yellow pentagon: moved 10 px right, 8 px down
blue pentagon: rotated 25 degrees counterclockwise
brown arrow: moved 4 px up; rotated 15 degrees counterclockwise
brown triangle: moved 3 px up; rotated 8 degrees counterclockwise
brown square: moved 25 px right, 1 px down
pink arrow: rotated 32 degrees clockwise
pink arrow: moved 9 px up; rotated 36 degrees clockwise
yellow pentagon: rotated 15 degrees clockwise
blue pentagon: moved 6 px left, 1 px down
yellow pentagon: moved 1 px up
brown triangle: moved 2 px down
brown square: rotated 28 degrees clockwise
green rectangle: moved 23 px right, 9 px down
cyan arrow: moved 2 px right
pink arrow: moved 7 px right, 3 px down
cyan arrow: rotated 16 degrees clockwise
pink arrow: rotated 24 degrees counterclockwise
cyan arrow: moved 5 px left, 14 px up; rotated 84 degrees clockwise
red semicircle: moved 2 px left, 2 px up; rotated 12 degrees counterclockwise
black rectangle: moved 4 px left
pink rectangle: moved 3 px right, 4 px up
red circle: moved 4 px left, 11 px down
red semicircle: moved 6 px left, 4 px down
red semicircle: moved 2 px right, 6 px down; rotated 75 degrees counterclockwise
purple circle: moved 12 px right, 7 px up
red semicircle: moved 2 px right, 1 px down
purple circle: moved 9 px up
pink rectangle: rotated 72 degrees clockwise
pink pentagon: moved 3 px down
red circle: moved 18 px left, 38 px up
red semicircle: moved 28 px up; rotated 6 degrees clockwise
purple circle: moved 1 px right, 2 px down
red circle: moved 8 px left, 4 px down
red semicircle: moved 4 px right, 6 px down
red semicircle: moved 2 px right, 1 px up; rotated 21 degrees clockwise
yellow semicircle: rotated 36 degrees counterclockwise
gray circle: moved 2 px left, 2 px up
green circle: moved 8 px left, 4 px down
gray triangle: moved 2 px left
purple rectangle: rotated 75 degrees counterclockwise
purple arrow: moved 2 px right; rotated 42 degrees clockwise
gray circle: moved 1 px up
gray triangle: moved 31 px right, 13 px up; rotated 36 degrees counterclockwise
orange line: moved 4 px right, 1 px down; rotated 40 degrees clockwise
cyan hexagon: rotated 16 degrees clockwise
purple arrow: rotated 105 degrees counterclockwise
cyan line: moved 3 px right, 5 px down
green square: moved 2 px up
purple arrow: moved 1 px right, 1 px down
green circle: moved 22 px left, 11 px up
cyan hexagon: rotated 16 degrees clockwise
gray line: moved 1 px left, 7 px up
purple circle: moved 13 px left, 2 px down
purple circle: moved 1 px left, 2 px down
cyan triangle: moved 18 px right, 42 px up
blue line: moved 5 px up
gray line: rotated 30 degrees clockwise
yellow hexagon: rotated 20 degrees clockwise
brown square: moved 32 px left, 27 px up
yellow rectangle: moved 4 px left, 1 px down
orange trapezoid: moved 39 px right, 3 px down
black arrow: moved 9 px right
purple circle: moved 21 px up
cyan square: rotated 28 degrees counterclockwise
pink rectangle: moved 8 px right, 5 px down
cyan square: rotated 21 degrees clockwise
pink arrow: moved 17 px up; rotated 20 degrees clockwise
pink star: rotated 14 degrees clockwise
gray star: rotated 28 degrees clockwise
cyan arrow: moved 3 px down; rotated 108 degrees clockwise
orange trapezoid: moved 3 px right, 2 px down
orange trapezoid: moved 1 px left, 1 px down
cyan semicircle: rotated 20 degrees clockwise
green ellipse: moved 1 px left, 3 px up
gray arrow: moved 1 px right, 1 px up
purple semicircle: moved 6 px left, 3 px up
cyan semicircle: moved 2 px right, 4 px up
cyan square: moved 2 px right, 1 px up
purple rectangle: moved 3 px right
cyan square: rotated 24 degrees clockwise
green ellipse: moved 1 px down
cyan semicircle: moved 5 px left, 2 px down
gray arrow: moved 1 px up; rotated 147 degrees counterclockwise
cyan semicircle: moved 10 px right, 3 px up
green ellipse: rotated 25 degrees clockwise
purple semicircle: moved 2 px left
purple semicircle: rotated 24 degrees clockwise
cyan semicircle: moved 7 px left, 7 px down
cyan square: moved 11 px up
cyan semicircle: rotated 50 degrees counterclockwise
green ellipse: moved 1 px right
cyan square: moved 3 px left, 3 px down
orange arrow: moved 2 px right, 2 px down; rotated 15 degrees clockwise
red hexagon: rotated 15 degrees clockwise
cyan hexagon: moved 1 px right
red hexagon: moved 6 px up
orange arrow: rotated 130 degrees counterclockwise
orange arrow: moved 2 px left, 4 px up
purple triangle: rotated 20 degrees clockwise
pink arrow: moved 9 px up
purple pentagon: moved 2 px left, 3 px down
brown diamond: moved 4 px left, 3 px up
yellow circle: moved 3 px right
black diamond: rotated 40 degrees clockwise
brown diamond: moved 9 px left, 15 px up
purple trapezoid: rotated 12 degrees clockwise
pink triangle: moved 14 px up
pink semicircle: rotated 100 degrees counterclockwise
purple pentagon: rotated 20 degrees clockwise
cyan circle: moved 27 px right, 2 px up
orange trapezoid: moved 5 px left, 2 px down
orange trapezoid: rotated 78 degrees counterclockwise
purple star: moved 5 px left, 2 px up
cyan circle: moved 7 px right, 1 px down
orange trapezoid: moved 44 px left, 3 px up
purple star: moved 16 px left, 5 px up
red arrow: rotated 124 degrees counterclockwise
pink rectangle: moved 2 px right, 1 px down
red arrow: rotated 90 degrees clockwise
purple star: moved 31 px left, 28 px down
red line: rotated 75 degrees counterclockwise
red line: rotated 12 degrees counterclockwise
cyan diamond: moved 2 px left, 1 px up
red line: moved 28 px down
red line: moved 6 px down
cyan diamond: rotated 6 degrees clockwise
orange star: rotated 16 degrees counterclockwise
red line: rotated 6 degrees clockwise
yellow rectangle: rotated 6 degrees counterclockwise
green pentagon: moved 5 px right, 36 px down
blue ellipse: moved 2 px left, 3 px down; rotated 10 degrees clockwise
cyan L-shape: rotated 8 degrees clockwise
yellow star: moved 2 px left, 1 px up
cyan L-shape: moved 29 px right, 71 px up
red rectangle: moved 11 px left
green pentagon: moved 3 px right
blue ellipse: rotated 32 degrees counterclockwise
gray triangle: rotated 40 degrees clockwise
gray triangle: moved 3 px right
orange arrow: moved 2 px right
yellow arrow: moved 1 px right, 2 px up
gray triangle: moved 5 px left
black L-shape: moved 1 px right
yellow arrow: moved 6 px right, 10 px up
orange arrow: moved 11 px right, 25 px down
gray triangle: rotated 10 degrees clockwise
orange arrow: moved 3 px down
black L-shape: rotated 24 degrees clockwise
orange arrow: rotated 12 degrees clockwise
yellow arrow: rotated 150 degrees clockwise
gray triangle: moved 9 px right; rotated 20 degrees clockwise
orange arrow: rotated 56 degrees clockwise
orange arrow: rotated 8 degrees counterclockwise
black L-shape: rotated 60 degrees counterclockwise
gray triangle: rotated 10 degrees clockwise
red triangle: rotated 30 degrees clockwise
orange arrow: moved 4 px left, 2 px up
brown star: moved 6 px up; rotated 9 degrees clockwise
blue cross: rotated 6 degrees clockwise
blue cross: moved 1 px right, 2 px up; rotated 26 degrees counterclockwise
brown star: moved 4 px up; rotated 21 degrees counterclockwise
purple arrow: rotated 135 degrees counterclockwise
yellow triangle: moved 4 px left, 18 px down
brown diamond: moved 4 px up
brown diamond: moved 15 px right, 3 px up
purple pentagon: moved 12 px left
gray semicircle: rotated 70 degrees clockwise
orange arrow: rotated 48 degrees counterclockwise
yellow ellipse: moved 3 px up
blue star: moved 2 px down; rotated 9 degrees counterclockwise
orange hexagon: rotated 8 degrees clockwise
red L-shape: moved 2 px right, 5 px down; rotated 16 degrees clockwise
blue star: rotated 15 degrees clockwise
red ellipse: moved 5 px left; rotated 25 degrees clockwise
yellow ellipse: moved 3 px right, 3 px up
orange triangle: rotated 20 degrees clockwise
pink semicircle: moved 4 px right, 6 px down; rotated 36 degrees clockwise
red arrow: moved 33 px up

————

Quote the stretch of entries above, from the very first one through the line containing "yellow pentagon: rotated 15 degrees clockwise", with both of those lines included.

yellow pentagon: moved 10 px right, 8 px down
blue pentagon: rotated 25 degrees counterclockwise
brown arrow: moved 4 px up; rotated 15 degrees counterclockwise
brown triangle: moved 3 px up; rotated 8 degrees counterclockwise
brown square: moved 25 px right, 1 px down
pink arrow: rotated 32 degrees clockwise
pink arrow: moved 9 px up; rotated 36 degrees clockwise
yellow pentagon: rotated 15 degrees clockwise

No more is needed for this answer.